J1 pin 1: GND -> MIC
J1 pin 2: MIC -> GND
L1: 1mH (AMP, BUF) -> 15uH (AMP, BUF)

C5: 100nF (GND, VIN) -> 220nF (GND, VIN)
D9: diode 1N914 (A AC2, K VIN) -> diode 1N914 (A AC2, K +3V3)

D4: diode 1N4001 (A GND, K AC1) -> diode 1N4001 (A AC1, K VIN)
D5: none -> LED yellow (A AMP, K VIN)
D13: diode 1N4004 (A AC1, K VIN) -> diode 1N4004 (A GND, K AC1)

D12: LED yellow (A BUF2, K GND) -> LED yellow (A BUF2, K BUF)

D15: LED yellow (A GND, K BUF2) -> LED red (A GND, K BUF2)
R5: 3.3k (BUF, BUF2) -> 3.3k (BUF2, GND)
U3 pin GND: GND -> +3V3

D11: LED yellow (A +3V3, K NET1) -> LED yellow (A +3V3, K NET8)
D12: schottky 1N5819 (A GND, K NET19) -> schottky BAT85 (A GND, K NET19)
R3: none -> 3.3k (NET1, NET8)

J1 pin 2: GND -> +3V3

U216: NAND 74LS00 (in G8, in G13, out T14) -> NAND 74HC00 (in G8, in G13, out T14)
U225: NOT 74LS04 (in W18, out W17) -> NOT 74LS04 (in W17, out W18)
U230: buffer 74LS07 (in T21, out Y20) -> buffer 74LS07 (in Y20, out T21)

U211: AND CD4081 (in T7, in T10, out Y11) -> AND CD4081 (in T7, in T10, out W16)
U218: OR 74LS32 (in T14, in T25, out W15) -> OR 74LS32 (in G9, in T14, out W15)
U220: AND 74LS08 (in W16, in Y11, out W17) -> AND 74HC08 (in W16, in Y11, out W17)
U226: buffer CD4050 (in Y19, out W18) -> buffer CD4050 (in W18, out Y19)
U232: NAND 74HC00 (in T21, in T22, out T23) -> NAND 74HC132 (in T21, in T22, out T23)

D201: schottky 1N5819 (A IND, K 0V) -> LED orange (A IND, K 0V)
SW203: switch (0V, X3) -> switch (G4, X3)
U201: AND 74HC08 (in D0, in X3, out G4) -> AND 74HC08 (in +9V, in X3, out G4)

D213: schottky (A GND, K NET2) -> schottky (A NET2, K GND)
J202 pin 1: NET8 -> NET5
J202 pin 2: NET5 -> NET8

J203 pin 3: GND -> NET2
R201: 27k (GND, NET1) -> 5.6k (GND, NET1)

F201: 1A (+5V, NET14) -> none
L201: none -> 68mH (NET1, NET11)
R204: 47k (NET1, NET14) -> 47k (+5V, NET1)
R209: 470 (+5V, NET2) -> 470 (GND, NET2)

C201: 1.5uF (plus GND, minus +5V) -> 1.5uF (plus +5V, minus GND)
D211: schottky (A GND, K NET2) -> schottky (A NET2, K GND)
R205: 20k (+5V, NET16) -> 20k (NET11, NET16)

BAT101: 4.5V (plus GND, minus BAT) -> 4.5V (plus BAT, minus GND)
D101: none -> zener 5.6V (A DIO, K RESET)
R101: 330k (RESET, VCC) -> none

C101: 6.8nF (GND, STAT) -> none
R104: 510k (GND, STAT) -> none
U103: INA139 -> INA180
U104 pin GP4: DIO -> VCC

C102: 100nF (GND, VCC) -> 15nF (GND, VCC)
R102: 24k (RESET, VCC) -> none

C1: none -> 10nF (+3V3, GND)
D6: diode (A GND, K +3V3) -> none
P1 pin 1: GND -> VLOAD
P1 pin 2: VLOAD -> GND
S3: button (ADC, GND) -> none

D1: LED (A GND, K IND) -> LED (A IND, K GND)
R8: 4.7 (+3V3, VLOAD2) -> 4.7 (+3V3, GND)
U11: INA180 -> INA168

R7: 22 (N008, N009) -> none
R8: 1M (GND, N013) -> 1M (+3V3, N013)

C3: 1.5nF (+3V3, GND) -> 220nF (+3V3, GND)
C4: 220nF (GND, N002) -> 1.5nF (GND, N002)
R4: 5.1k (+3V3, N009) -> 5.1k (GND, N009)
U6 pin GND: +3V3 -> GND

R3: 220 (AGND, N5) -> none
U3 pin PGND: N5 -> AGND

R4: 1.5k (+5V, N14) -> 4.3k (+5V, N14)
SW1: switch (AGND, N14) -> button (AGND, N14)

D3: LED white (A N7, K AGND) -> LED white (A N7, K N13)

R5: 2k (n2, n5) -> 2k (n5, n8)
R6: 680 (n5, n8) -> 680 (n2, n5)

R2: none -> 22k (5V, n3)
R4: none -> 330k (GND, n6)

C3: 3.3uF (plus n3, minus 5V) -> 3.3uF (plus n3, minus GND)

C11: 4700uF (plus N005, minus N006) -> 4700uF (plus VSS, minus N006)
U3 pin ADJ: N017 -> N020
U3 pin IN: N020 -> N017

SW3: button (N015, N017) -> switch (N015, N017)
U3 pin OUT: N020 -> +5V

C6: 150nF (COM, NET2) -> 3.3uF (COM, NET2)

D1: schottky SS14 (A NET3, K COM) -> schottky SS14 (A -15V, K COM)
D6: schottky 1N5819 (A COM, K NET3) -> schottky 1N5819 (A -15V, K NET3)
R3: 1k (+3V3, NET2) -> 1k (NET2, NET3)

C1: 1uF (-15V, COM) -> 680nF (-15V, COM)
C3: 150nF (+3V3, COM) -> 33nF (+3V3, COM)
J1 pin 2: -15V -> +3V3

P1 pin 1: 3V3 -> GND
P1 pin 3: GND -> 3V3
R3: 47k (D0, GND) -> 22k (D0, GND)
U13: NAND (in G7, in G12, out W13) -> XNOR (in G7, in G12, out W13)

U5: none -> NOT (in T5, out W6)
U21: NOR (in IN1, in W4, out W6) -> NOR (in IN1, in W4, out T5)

** EXERCISE DIRECTIONS **
Only a number is wanted here: the count of lines above that contain the word "diode".

** RESPONSE TO THE EXERCISE **
4